DESCRIPTION OF THE TASK =>
Only the text of the records belongs in the answer, copied exactly, with every picture omitted.

[Colored object listings]

---

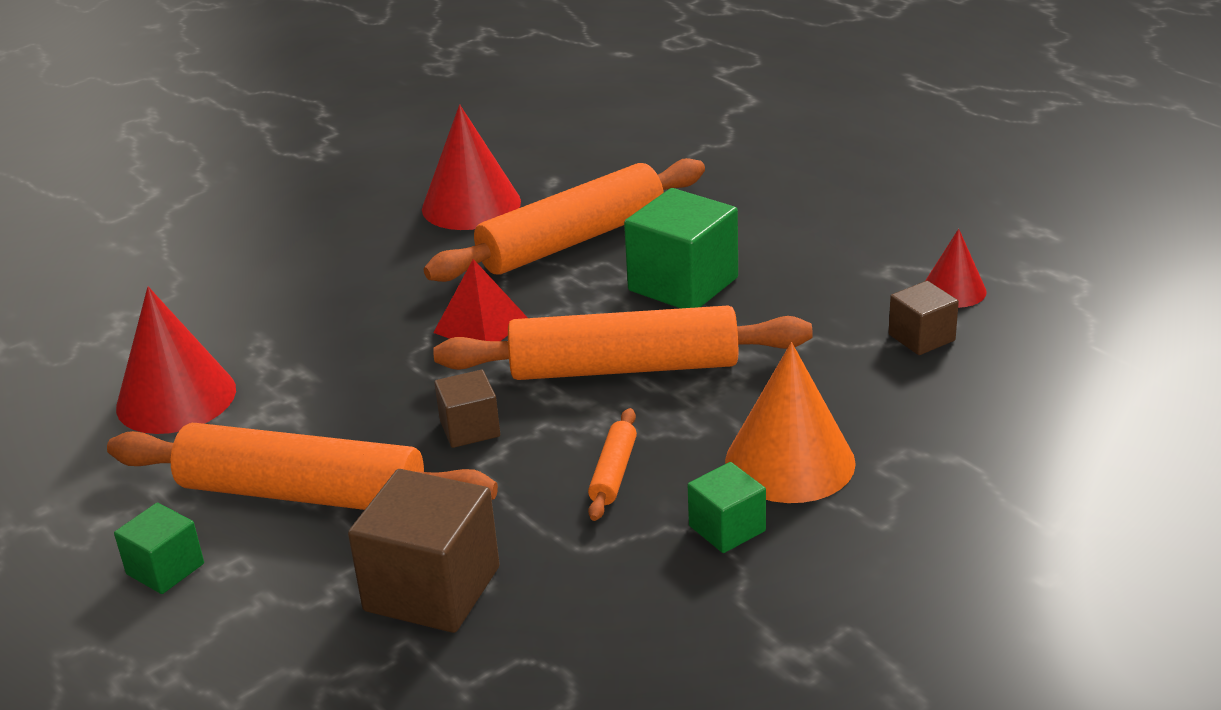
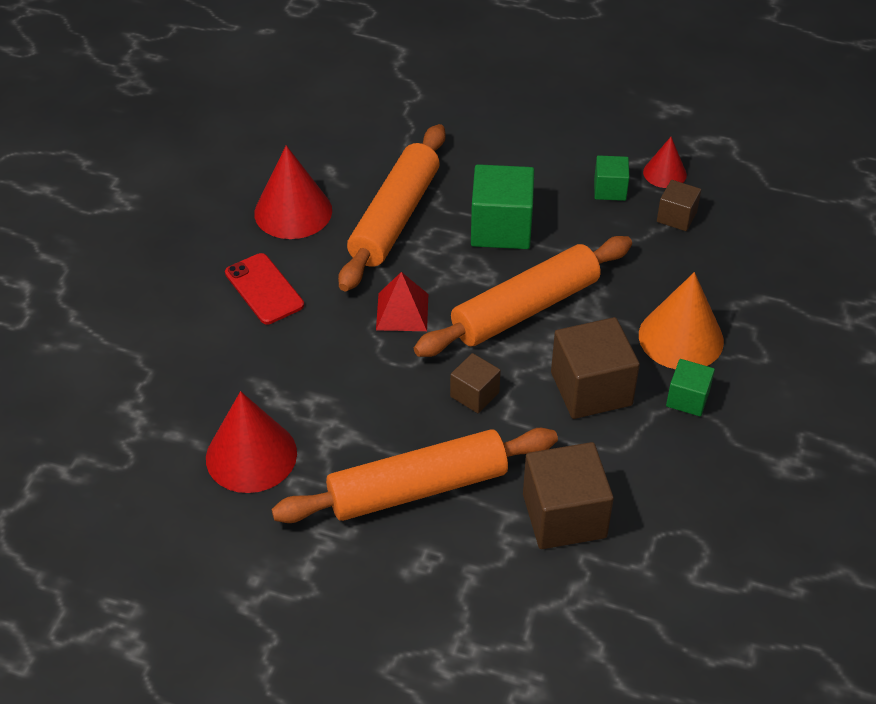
camera: 35 degrees left, 15 degrees up
green cube [114,503,204,594] -> green cube moved to [594,155,629,201]
orange rolling pin [588,408,637,521] -> brown cube [551,317,640,419]
none -> red phone [225,253,304,324]

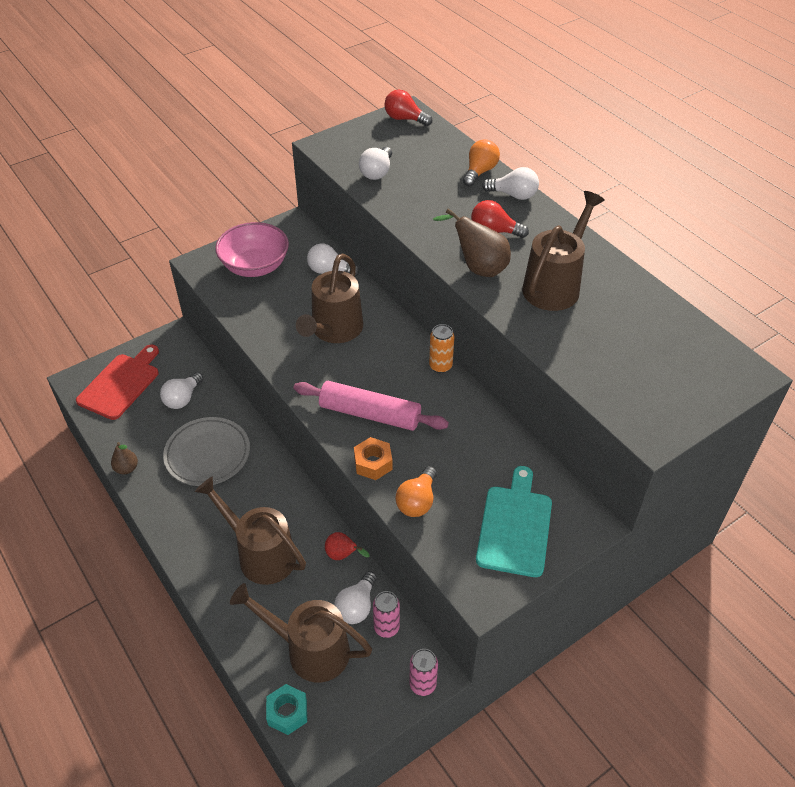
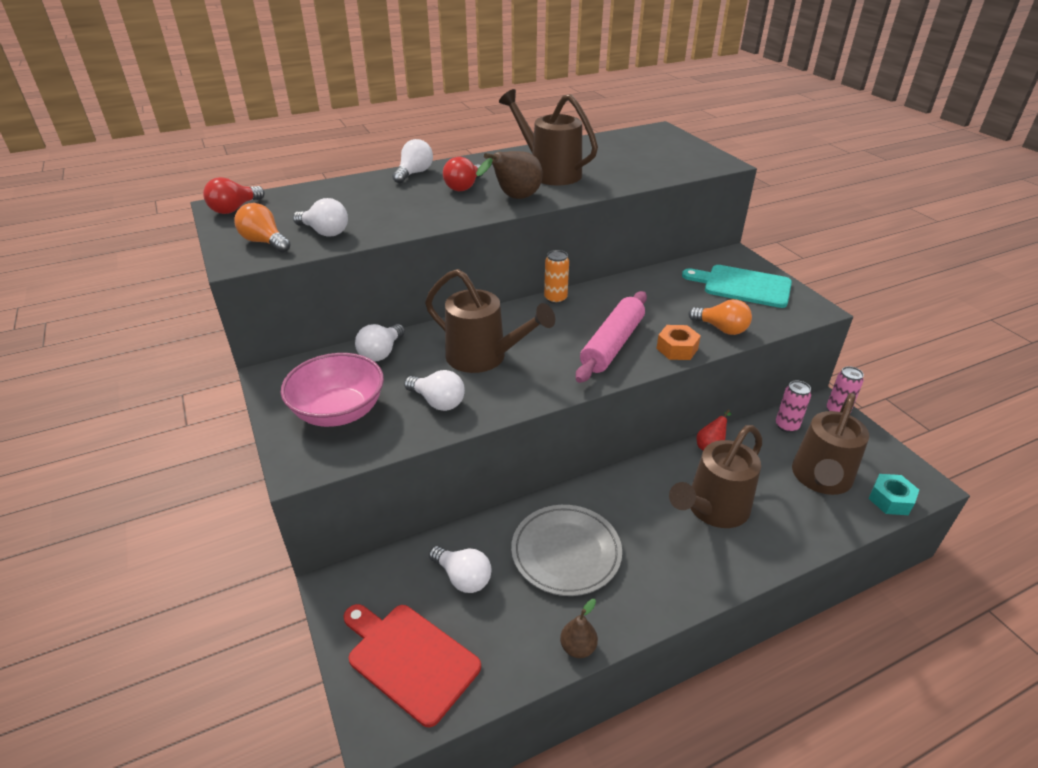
camera: 80 degrees left, 10 degrees down
white light bulb [334,571,377,624] -> white light bulb moved to [404,370,465,411]
orange light bulb [463,139,500,186] -> orange light bulb moved to [235,203,291,253]

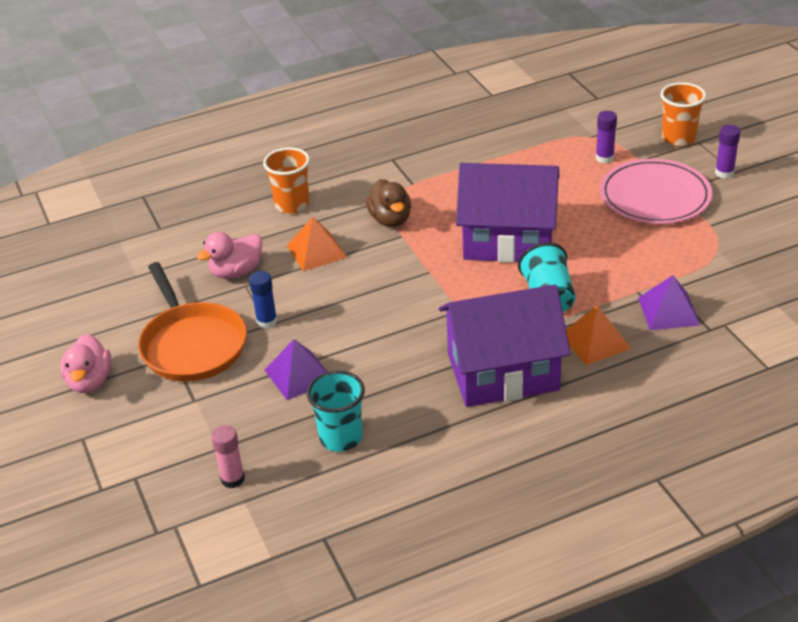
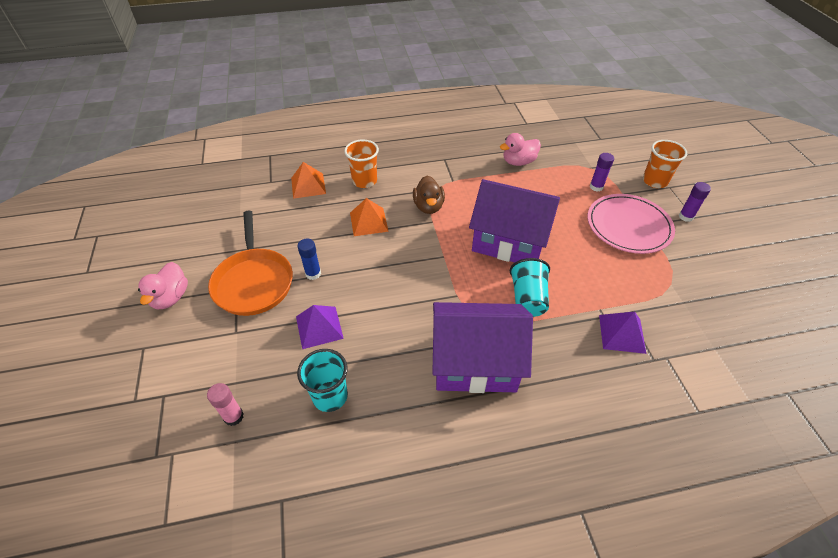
camera: 10 degrees right, 10 degrees up
pink duck [197,232,262,279] -> pink duck moved to [500,133,541,166]
orange pyramid [566,305,631,366] -> orange pyramid moved to [291,162,326,199]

---

ANSWER SPACE =>
camera: 35 degrees left, 15 degrees up
green cube [114,503,204,594] -> green cube moved to [594,155,629,201]
orange rolling pin [588,408,637,521] -> brown cube [551,317,640,419]
none -> red phone [225,253,304,324]

camera: 80 degrees left, 10 degrees down
white light bulb [334,571,377,624] -> white light bulb moved to [404,370,465,411]
orange light bulb [463,139,500,186] -> orange light bulb moved to [235,203,291,253]

camera: 10 degrees right, 10 degrees up
pink duck [197,232,262,279] -> pink duck moved to [500,133,541,166]
orange pyramid [566,305,631,366] -> orange pyramid moved to [291,162,326,199]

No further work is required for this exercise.